Coordinate-based change listings:
+++++

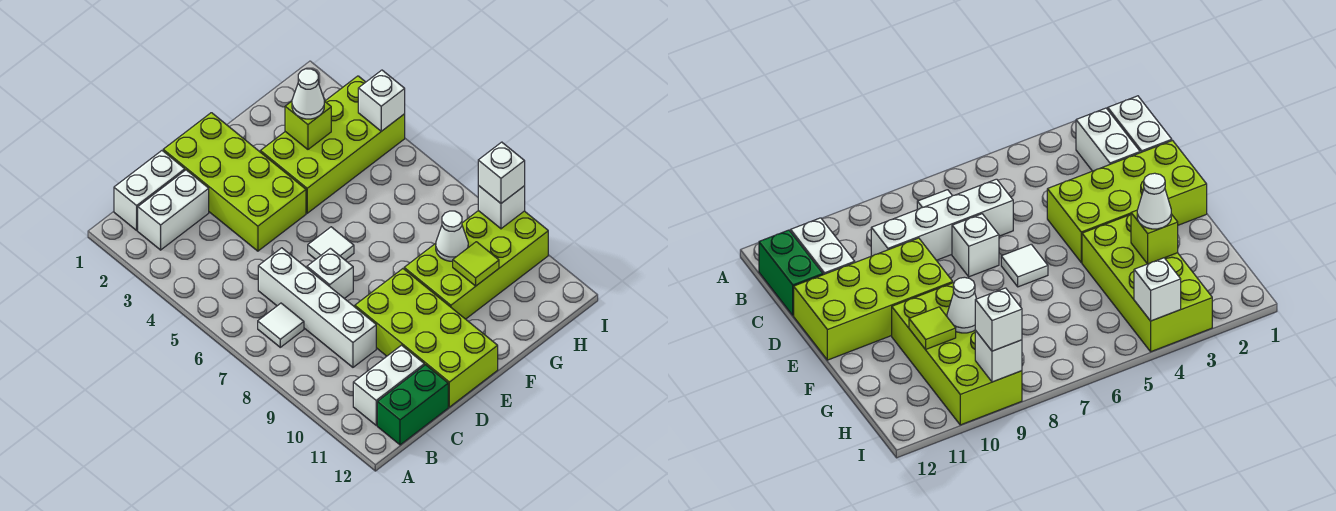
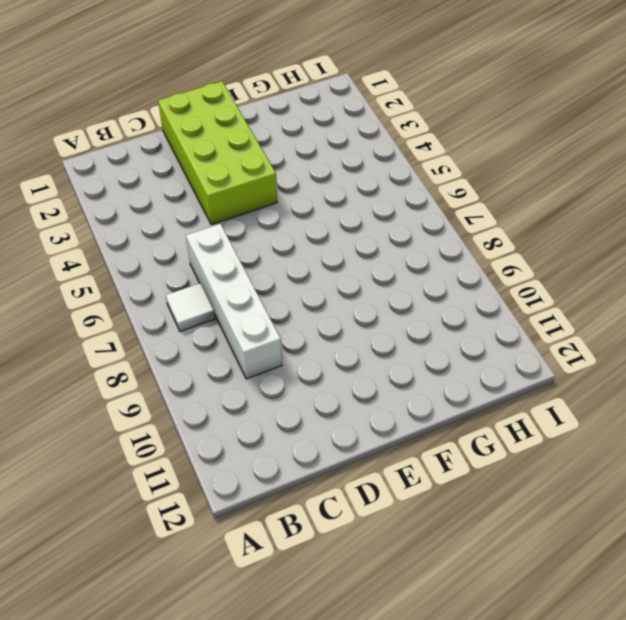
none -> white brick B1:C1 level 1
none -> white brick B2:C2 level 1
none -> white brick B11:C11 level 1

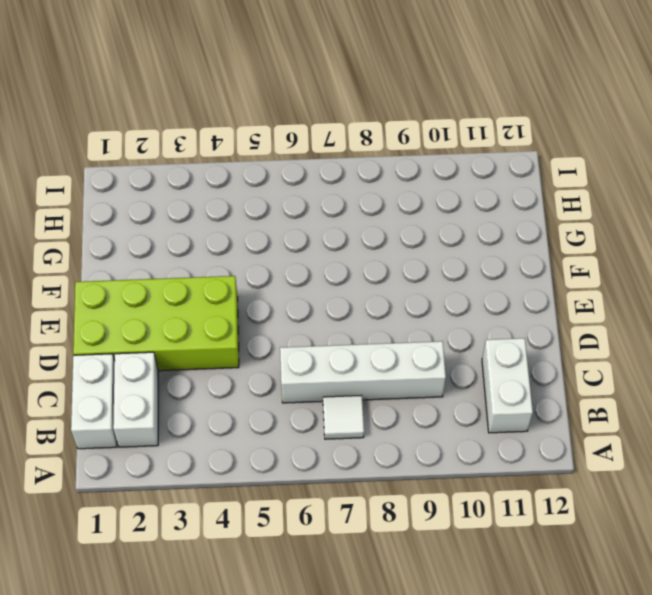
none -> green brick B12:C12 level 1
none -> white brick D7 level 1
none -> lime brick D9:E12 level 1

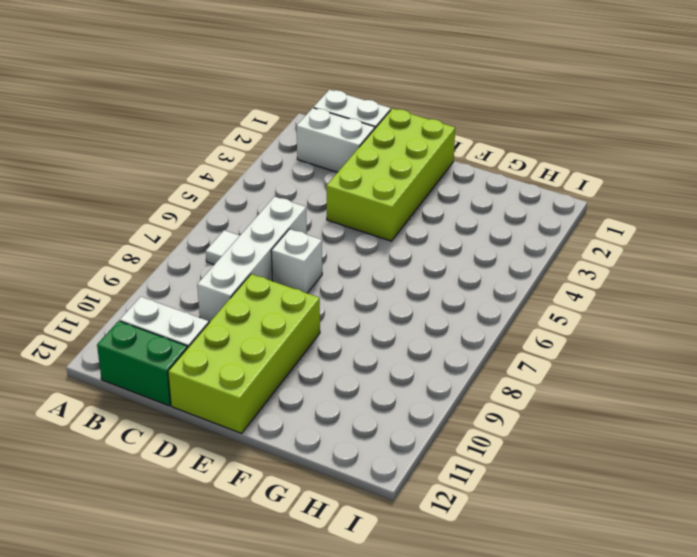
none -> white tile E6 level 1
none -> lime brick F3:I4 level 1
none -> lime brick F9:I10 level 1

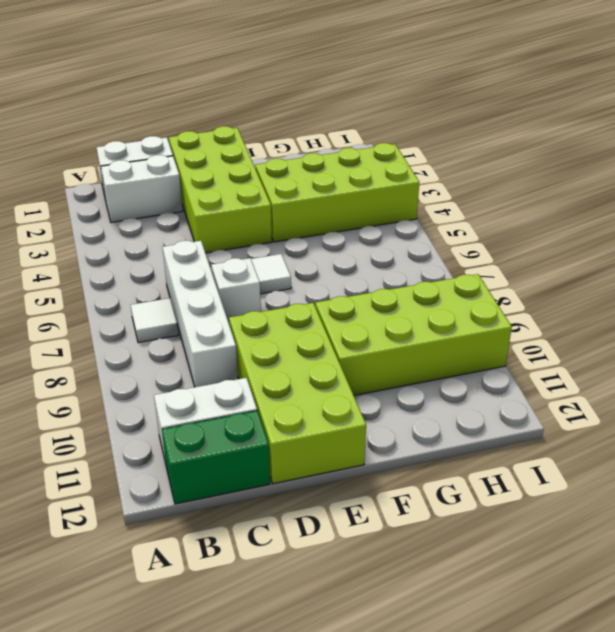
none -> lime brick G3 level 2
none -> white cone G9 level 2
none -> lime tile G10 level 2

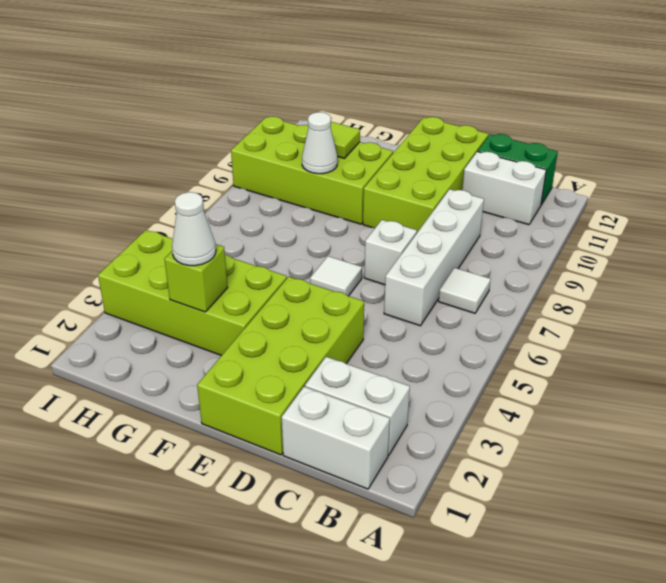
none -> white brick I4 level 2
none -> white brick I9 level 2
none -> white brick I9 level 3

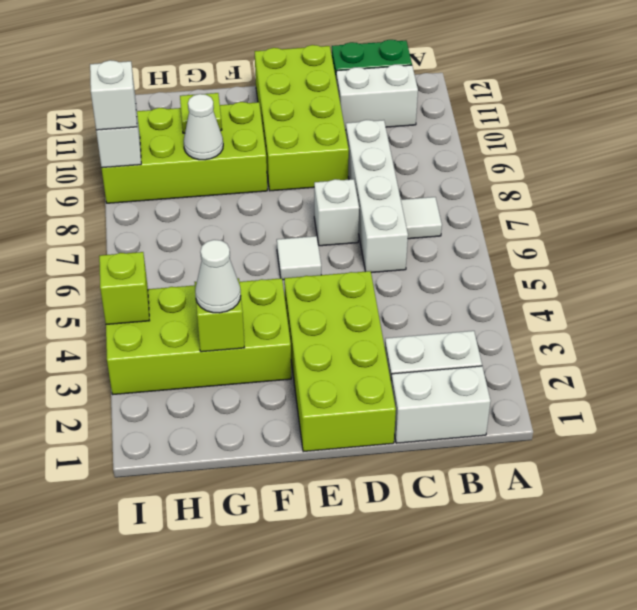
lime brick I4 level 2 -> white brick I4 level 2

+++++

Print, exactly and without pictures, the lines from the one holding "none -> white tile E6 level 1" through the last line of the entries above, both included.

(Answer space):
none -> white tile E6 level 1
none -> lime brick F3:I4 level 1
none -> lime brick F9:I10 level 1

none -> lime brick G3 level 2
none -> white cone G9 level 2
none -> lime tile G10 level 2

none -> white brick I4 level 2
none -> white brick I9 level 2
none -> white brick I9 level 3

lime brick I4 level 2 -> white brick I4 level 2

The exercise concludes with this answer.